## Aim of the exercise
Determine the number of lines in the data below that hold "Stable"; give nothing but that number.

## Records from a data source
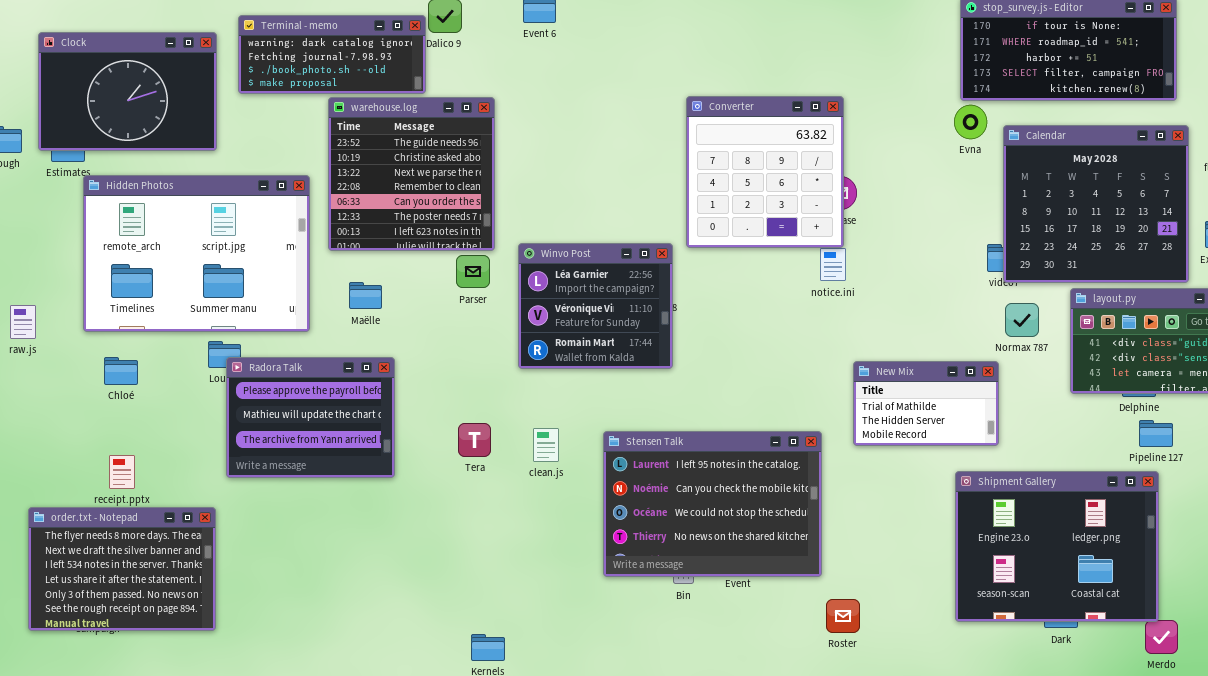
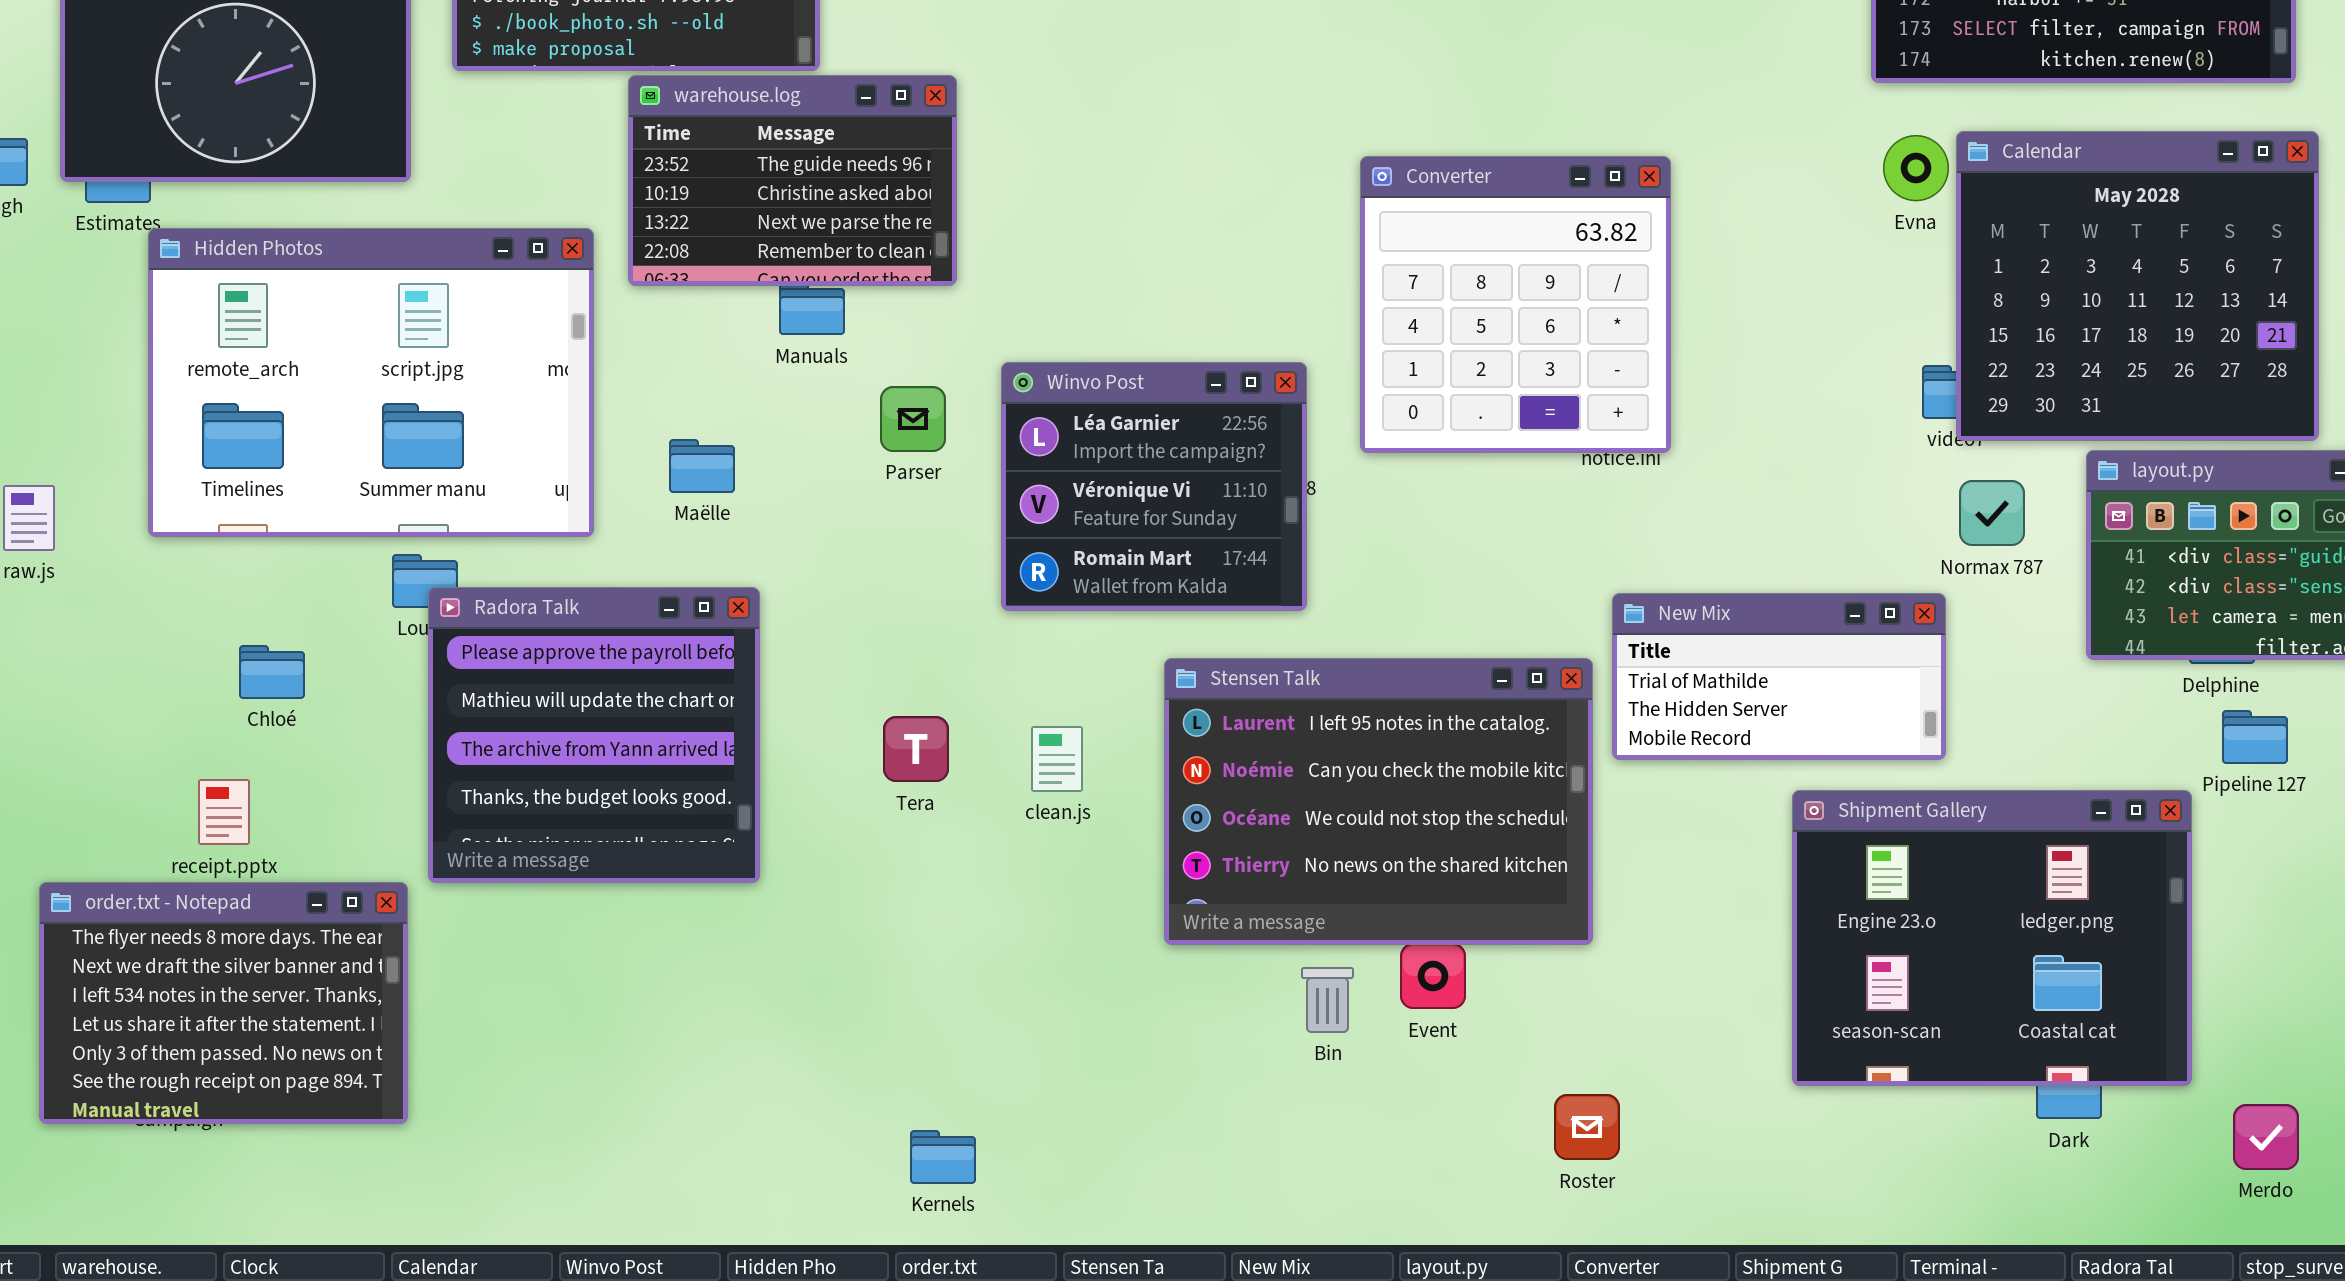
Converter: [686,96,844,248] -> [1360,156,1671,453], moved
warehouse.log: [328,97,495,251] -> [628,75,957,286], resized
Evna: [954,105,987,139] -> [1883,135,1949,201], moved
Chloé: [104,357,138,385] -> [239,645,305,699], moved
Radora Talk: [226,357,395,478] -> [428,587,760,883], resized
New Mix: [853,361,999,446] -> [1612,593,1946,760], resized
Stensen Talk: [603,431,822,577] -> [1164,658,1593,945], moved
Shipment Gallery: [955,471,1159,622] -> [1792,790,2192,1086], moved
Roster: [826,599,860,633] -> [1554,1094,1620,1160], moved

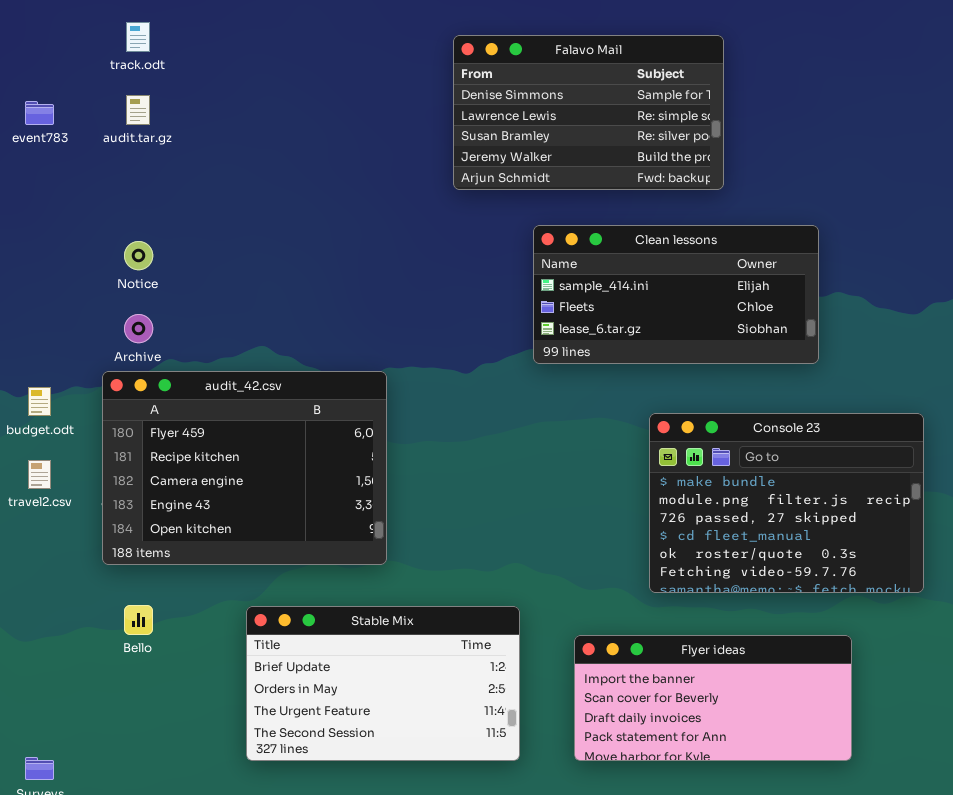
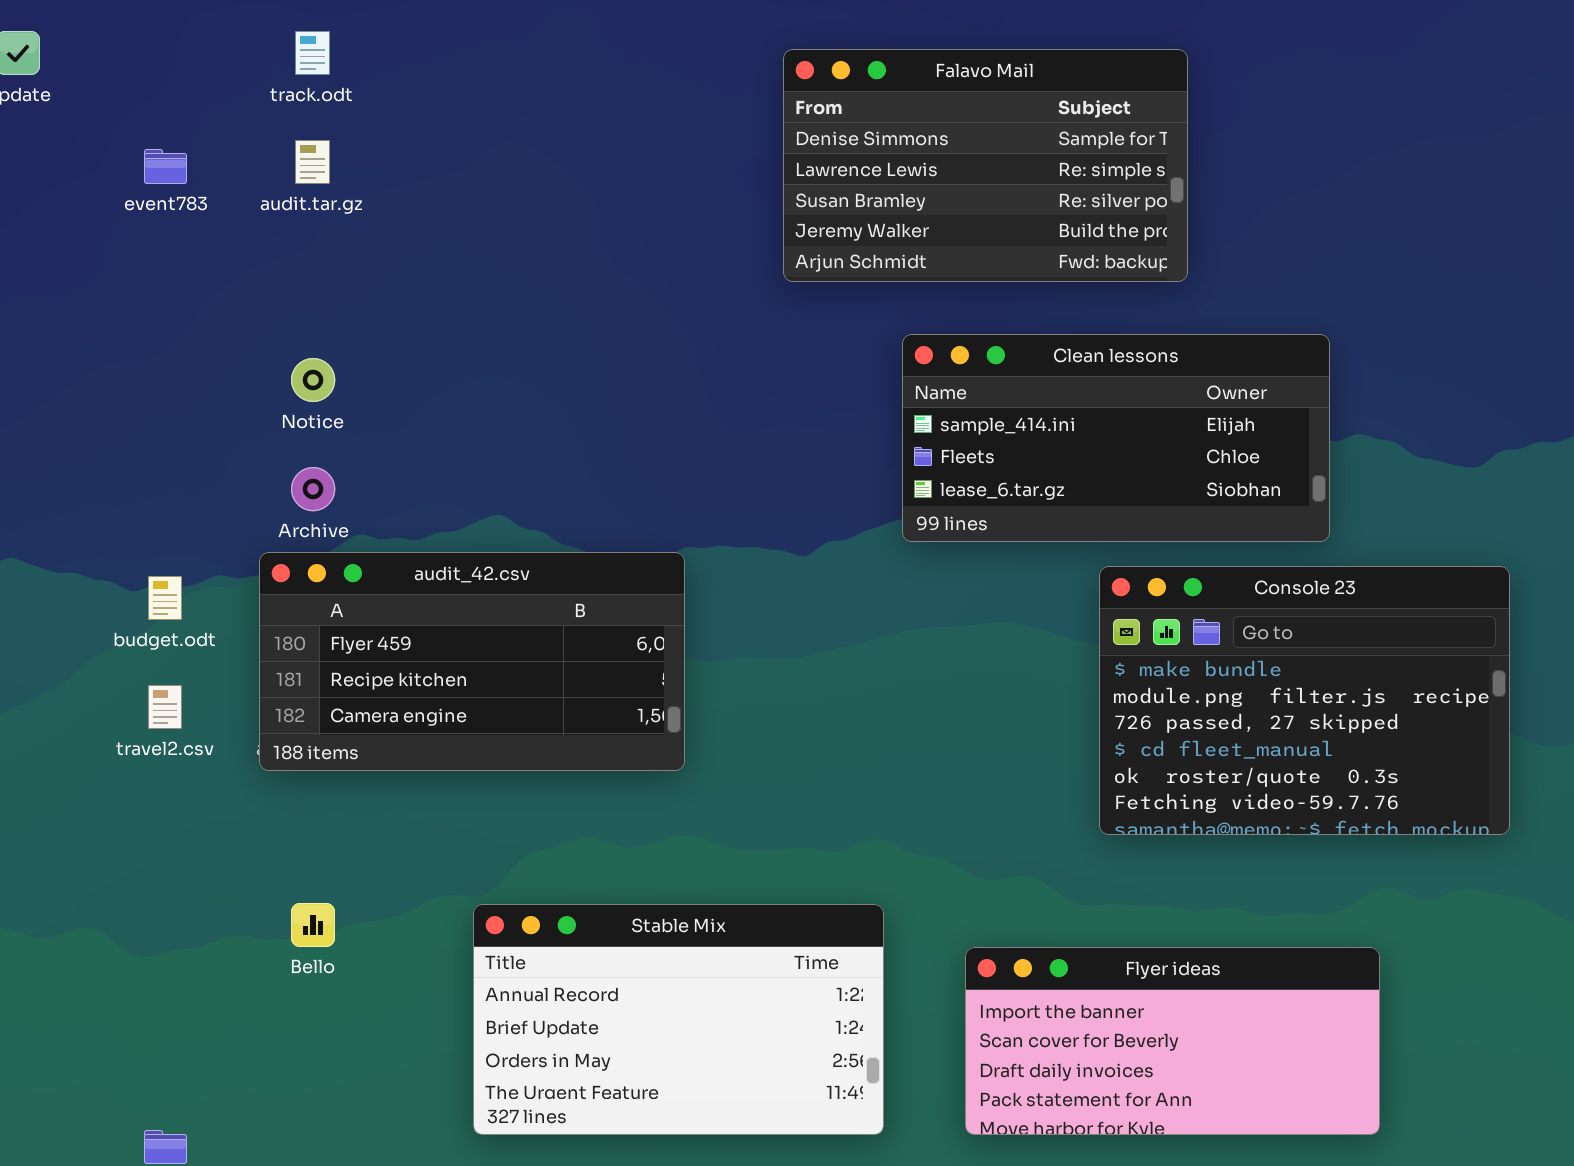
audit_42.csv: [102,371,387,565] -> [259,552,685,771], resized
Console 23: [649,413,924,593] -> [1099,566,1510,835], moved
Stable Mix: [246,606,520,761] -> [473,904,884,1135], scrolled up 1 row

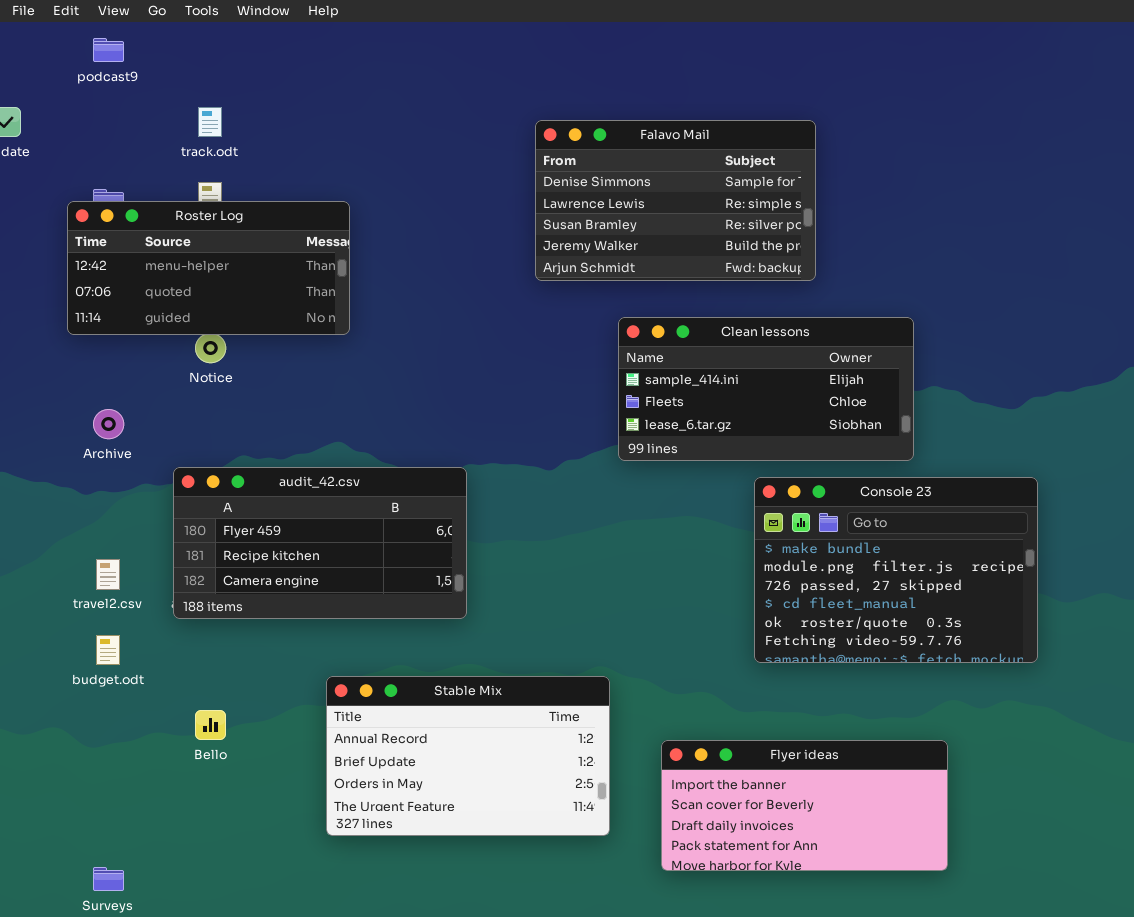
Roster Log: none -> [67,201,350,335], opened
Archive: [291,467,335,511] -> [93,409,124,439], moved
budget.odt: [148,576,182,620] -> [96,635,120,665], moved
Stable Mix: [473,904,884,1135] -> [326,676,610,836], moved

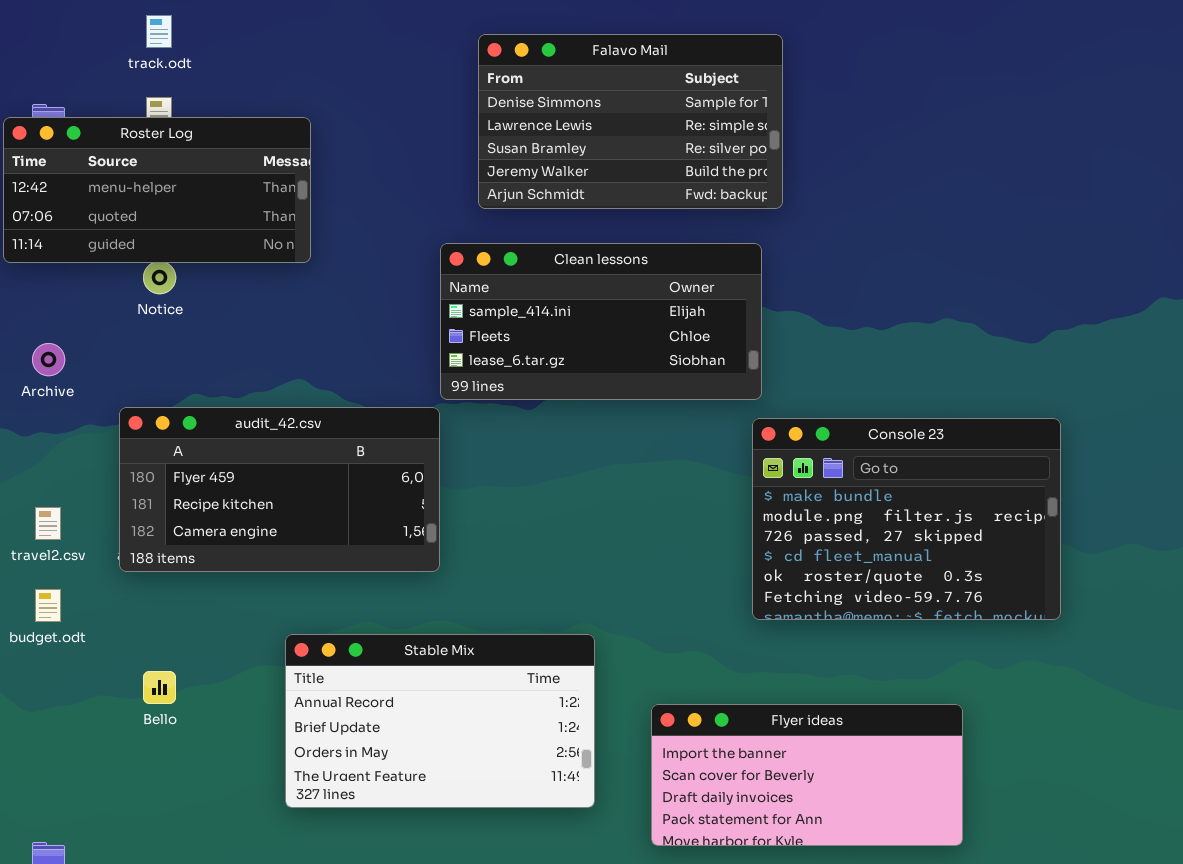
Falavo Mail: [535,120,816,281] -> [478,34,783,209], moved
Clean lessons: [618,317,914,461] -> [440,243,762,400], moved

## Solution to the exercise
2